Only a number is expected in reply: the count of lines below where the word "spoon" occurs.

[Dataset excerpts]
▶

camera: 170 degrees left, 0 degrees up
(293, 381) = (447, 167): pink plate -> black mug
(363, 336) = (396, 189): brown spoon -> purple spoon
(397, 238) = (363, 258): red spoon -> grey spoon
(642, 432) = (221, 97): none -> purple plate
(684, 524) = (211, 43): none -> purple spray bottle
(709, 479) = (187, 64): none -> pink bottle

◀

SOLUTION TO THE EXERCISE: 2